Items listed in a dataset
---------------

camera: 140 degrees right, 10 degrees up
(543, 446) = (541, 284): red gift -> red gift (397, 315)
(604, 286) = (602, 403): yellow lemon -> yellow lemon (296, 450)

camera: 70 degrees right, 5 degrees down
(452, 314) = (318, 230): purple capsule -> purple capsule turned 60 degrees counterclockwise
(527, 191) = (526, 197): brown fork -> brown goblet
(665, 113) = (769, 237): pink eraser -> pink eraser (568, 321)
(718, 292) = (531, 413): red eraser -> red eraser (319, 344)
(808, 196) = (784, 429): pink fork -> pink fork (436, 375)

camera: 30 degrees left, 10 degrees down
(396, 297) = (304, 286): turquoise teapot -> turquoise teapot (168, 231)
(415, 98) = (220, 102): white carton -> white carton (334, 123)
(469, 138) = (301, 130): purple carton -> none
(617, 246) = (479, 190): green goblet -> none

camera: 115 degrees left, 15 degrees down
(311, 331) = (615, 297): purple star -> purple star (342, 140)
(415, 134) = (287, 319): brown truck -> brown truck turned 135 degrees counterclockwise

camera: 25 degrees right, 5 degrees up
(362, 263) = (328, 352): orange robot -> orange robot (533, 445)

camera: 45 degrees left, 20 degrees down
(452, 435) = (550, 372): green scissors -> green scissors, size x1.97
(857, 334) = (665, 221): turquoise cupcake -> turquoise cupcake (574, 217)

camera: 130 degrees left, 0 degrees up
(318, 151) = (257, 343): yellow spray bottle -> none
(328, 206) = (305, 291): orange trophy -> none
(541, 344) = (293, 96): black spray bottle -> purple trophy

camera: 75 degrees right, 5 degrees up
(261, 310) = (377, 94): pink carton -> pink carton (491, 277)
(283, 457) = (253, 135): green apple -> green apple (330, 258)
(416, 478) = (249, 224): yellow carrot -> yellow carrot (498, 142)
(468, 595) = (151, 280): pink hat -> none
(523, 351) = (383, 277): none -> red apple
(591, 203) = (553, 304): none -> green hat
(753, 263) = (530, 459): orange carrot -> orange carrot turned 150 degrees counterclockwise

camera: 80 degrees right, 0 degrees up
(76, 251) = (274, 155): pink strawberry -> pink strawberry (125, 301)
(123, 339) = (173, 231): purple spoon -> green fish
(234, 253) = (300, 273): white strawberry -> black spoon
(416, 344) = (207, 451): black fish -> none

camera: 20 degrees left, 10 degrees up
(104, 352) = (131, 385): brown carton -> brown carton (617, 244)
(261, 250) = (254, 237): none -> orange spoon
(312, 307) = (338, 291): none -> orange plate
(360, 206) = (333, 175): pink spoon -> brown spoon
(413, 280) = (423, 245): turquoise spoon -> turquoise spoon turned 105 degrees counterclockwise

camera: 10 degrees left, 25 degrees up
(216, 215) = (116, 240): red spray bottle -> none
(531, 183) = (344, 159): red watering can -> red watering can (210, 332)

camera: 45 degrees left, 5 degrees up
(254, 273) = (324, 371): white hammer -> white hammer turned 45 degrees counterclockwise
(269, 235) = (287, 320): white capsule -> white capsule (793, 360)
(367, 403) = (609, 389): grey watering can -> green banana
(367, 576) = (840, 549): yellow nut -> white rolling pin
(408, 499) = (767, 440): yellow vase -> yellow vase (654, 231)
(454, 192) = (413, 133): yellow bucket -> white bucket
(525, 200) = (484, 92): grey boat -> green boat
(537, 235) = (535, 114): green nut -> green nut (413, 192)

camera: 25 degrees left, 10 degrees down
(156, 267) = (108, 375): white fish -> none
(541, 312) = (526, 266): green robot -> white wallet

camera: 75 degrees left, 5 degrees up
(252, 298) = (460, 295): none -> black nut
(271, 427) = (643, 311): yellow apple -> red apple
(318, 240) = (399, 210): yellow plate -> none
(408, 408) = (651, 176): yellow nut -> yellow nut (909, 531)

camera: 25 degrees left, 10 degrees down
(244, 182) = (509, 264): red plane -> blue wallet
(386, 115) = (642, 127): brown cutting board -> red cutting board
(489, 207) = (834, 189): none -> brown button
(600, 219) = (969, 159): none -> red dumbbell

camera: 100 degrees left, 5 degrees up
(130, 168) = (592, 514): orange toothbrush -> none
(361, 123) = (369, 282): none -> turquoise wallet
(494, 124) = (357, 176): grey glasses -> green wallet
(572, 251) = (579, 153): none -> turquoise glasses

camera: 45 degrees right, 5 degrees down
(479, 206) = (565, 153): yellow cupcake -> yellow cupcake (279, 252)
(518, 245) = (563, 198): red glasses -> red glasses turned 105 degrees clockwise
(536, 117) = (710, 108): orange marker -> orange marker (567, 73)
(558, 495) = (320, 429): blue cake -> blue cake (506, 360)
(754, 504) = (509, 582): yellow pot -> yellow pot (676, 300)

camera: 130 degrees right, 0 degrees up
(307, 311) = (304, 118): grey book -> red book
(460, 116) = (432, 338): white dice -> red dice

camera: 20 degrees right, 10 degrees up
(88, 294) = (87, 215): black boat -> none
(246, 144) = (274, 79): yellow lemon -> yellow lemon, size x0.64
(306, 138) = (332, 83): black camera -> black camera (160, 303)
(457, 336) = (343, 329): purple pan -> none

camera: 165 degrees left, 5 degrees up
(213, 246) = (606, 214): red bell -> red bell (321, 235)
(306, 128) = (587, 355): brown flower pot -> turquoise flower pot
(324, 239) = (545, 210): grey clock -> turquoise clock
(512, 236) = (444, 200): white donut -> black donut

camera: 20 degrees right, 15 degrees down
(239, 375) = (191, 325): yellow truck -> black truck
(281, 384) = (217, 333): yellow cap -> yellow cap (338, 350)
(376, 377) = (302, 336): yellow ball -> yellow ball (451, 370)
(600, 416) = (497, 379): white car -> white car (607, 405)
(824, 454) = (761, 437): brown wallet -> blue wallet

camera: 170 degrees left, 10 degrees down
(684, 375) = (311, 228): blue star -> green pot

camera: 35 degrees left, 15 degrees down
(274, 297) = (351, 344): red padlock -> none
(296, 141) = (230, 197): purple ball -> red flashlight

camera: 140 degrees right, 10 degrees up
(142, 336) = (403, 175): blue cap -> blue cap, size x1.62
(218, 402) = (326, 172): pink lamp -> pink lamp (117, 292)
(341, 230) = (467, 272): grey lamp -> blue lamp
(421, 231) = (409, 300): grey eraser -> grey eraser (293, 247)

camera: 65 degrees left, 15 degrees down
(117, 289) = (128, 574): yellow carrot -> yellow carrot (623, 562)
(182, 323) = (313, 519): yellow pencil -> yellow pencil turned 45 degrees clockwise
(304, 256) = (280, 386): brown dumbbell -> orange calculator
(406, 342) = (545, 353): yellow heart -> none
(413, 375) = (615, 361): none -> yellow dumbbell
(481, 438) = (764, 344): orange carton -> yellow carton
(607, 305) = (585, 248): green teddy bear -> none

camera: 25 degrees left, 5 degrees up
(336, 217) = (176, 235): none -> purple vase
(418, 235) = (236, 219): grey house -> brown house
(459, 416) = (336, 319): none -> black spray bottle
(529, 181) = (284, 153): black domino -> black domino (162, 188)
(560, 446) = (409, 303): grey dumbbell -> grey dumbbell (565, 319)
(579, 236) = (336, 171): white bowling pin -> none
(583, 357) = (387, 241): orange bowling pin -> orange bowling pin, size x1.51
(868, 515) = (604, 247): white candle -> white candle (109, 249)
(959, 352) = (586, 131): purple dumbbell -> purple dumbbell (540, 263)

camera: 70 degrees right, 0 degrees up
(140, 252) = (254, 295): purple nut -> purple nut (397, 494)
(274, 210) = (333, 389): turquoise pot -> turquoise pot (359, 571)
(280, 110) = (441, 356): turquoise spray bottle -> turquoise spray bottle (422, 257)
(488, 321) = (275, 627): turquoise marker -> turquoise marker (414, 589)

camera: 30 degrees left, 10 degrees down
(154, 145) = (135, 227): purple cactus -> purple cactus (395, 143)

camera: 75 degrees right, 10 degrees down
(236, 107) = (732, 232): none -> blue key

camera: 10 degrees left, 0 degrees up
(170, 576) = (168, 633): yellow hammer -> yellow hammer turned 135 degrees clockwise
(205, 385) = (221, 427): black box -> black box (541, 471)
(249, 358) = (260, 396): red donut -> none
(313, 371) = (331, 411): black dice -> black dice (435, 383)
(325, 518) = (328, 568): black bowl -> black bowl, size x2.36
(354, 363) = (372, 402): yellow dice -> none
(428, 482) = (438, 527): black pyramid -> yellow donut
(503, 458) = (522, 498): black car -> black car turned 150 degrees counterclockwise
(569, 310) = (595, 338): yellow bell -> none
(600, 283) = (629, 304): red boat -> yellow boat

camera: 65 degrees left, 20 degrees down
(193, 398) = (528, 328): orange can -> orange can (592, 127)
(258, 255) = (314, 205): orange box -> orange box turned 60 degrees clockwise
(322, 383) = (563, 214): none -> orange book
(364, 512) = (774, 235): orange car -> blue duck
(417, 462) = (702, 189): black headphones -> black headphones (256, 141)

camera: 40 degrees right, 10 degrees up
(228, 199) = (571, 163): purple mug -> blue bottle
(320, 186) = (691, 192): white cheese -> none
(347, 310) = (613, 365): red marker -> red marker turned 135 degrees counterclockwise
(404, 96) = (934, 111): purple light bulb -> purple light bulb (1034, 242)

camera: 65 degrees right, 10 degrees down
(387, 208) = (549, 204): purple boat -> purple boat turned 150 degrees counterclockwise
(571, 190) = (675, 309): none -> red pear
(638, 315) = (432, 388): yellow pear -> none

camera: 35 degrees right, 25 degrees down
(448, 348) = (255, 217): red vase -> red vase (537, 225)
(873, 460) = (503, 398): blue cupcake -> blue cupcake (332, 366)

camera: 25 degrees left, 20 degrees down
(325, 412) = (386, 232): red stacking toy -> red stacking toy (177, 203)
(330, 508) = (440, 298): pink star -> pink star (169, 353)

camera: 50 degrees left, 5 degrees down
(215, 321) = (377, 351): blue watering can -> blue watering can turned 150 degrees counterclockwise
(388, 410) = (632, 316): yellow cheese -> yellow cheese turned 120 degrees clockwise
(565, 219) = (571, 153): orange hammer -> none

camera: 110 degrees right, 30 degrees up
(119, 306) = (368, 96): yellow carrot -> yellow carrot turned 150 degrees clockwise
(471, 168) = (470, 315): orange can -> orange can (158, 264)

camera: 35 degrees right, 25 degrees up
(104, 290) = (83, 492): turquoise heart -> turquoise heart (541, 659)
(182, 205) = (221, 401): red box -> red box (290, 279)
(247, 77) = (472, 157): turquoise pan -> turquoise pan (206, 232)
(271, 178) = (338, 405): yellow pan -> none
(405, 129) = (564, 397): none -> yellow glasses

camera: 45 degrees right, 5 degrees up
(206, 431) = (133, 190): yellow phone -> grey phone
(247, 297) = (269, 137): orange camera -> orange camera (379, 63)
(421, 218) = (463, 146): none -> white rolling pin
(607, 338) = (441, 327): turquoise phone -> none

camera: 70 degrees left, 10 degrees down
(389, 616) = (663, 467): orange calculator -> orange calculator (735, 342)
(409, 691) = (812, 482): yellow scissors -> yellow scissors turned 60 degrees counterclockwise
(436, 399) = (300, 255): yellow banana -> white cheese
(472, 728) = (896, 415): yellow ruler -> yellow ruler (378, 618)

---------------

-- Work item --
I'd like the lines above from the one with "camera: 45 degrees right, 5 degrees up" up to and including the one with "camera: 70 degrees left, 10 degrees down" copied exactly, with no other lines.

-- Answer to this task --
camera: 45 degrees right, 5 degrees up
(206, 431) = (133, 190): yellow phone -> grey phone
(247, 297) = (269, 137): orange camera -> orange camera (379, 63)
(421, 218) = (463, 146): none -> white rolling pin
(607, 338) = (441, 327): turquoise phone -> none

camera: 70 degrees left, 10 degrees down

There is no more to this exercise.